### Records to process
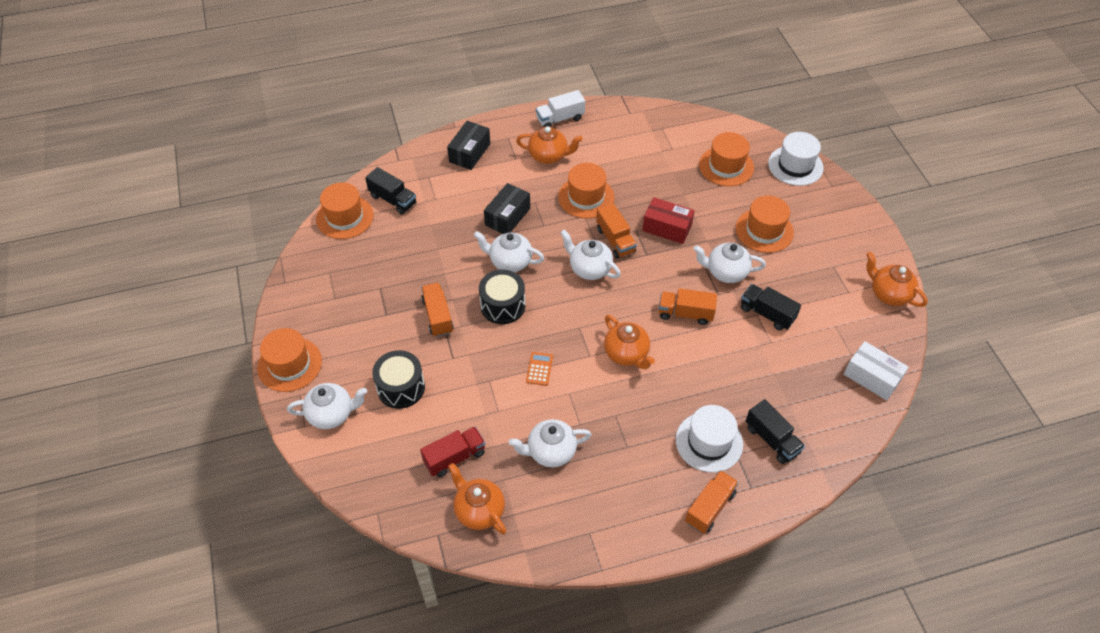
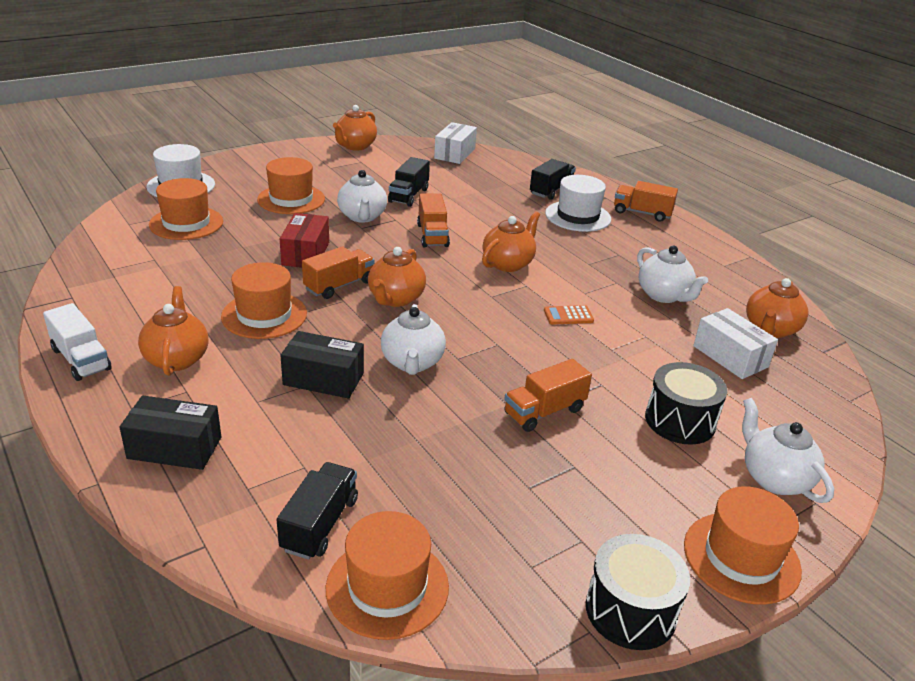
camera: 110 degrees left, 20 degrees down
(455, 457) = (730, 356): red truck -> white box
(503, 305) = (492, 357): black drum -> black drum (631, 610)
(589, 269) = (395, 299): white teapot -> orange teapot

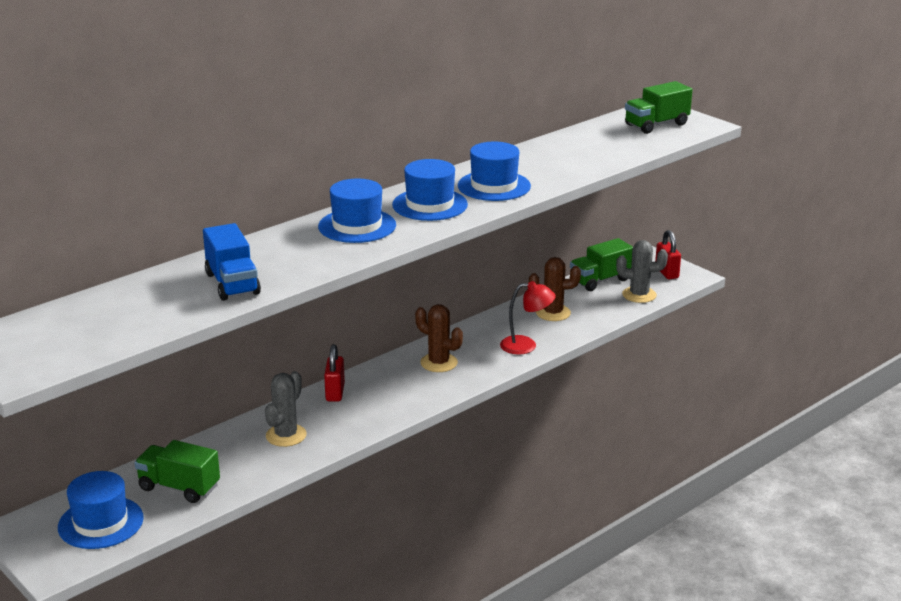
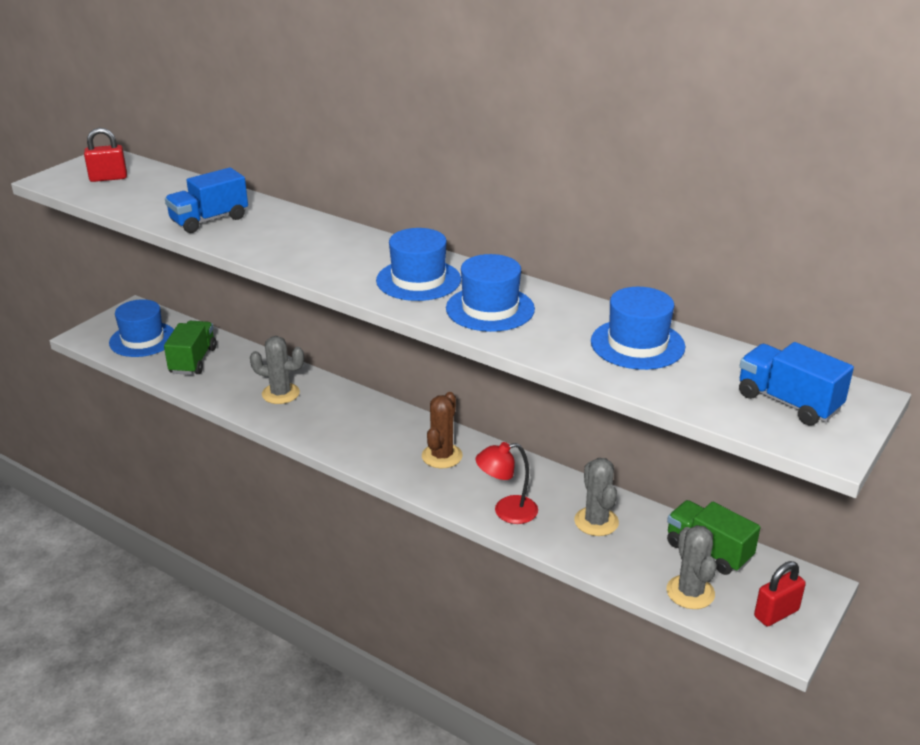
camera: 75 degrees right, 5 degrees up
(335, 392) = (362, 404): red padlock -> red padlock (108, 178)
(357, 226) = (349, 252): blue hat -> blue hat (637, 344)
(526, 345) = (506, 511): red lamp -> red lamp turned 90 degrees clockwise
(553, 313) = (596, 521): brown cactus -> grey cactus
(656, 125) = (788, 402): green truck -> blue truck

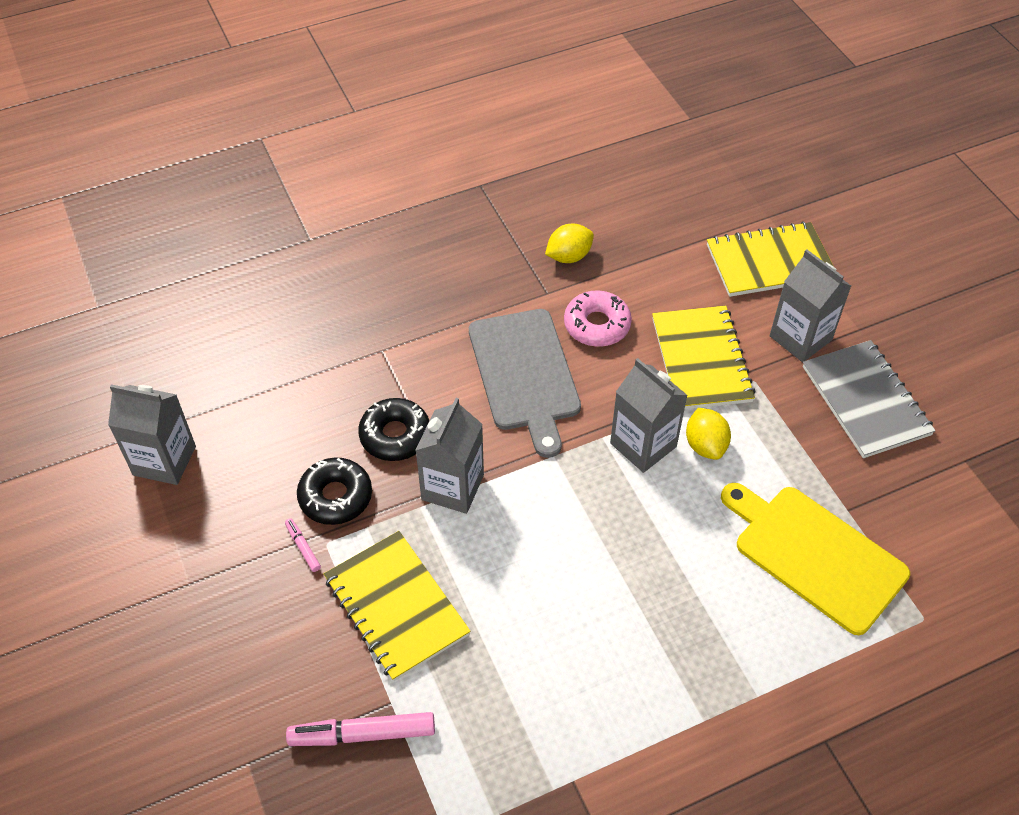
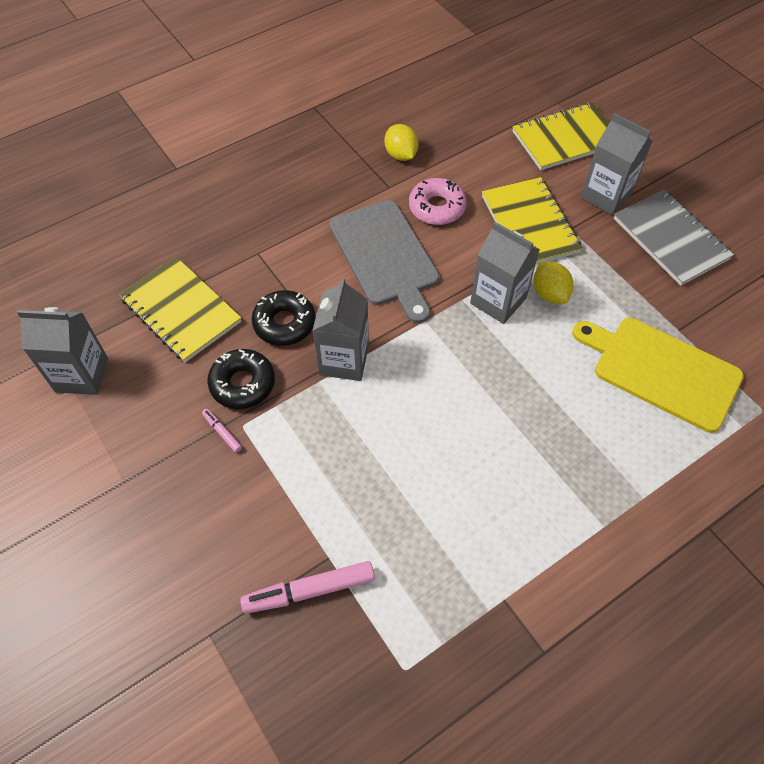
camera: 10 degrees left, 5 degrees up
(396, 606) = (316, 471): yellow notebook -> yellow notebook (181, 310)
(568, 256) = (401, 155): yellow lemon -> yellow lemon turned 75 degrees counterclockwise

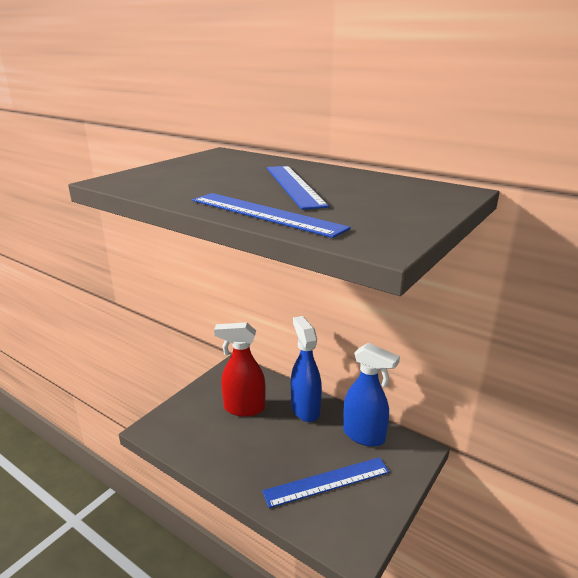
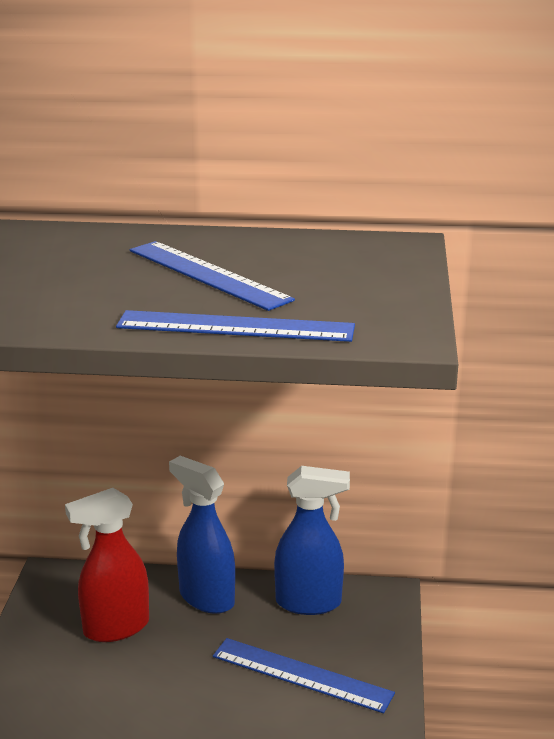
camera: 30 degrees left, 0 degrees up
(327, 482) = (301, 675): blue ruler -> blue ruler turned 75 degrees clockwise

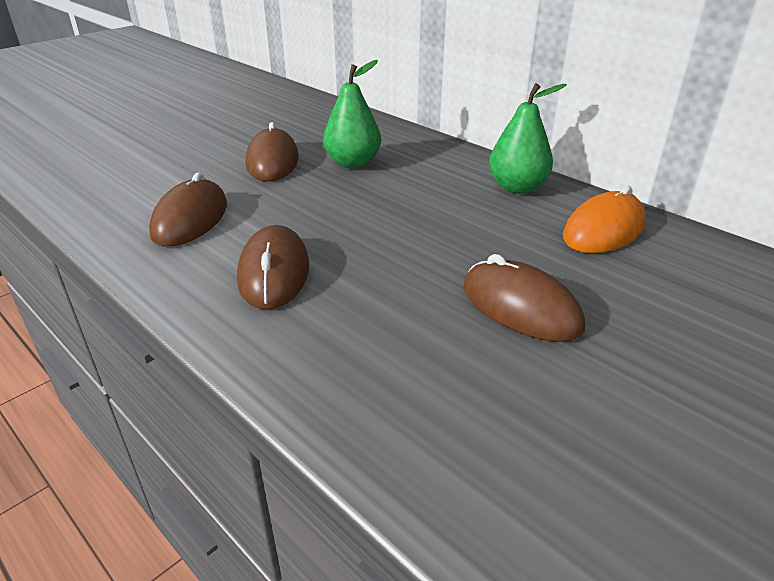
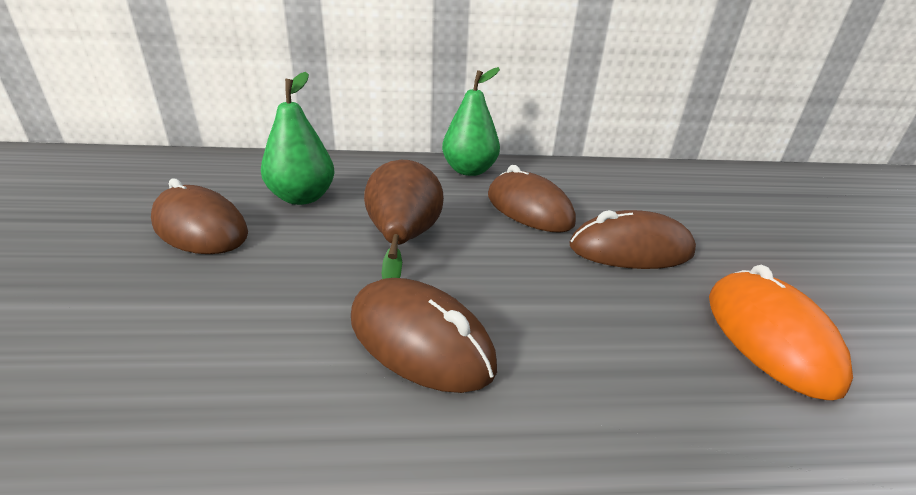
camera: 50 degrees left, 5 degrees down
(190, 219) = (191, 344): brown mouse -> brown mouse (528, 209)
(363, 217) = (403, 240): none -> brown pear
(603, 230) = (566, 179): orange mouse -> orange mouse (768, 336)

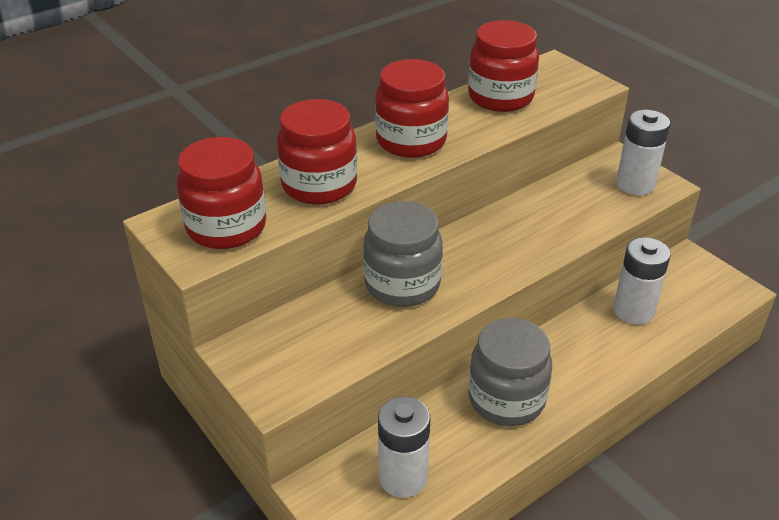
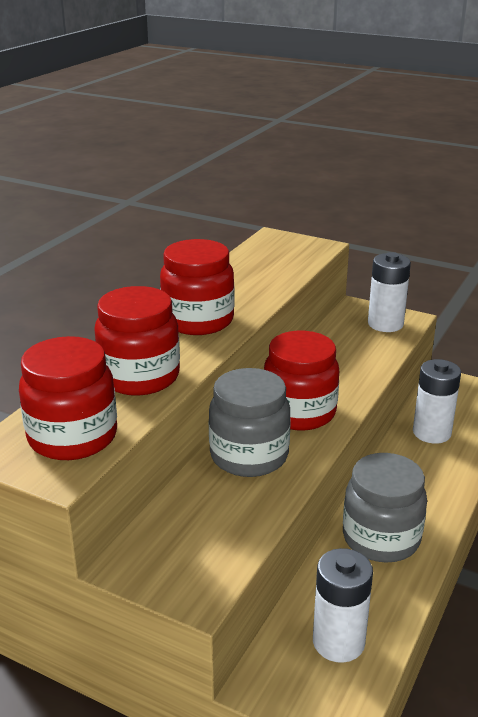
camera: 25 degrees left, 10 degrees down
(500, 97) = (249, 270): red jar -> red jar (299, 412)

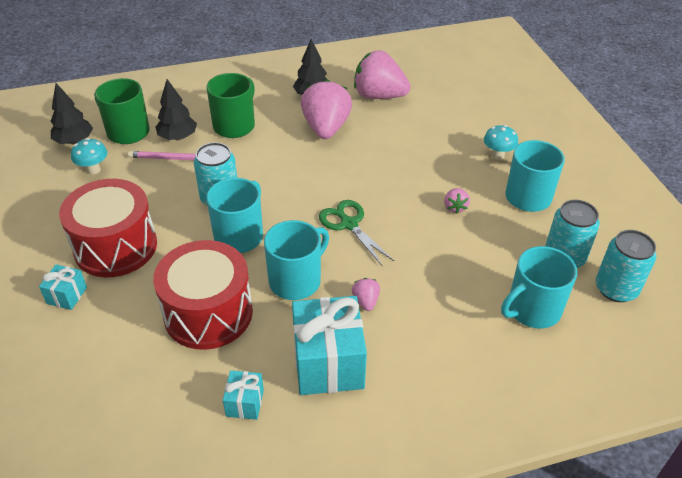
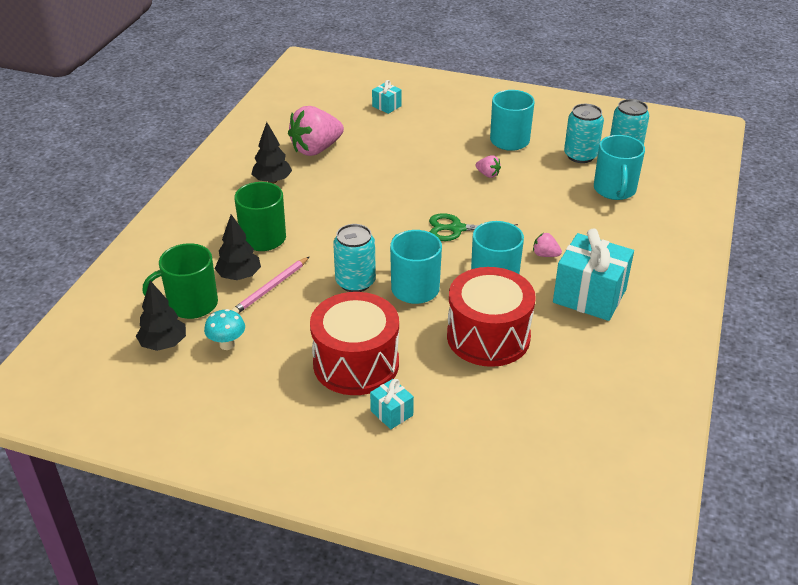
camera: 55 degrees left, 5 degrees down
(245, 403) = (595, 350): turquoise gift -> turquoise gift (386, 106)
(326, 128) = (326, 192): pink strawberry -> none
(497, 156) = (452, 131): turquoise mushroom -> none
######
▸ Exercise aim: Transcribe exactly the lines above, beginning at the one with "(357, 226) = (349, 252): blue" and going up to and including the one with "camera: 10 degrees left, 5 degrees up". Pictures do not belong in the copy.

▸ Final answer:
(357, 226) = (349, 252): blue hat -> blue hat (637, 344)
(526, 345) = (506, 511): red lamp -> red lamp turned 90 degrees clockwise
(553, 313) = (596, 521): brown cactus -> grey cactus
(656, 125) = (788, 402): green truck -> blue truck

camera: 10 degrees left, 5 degrees up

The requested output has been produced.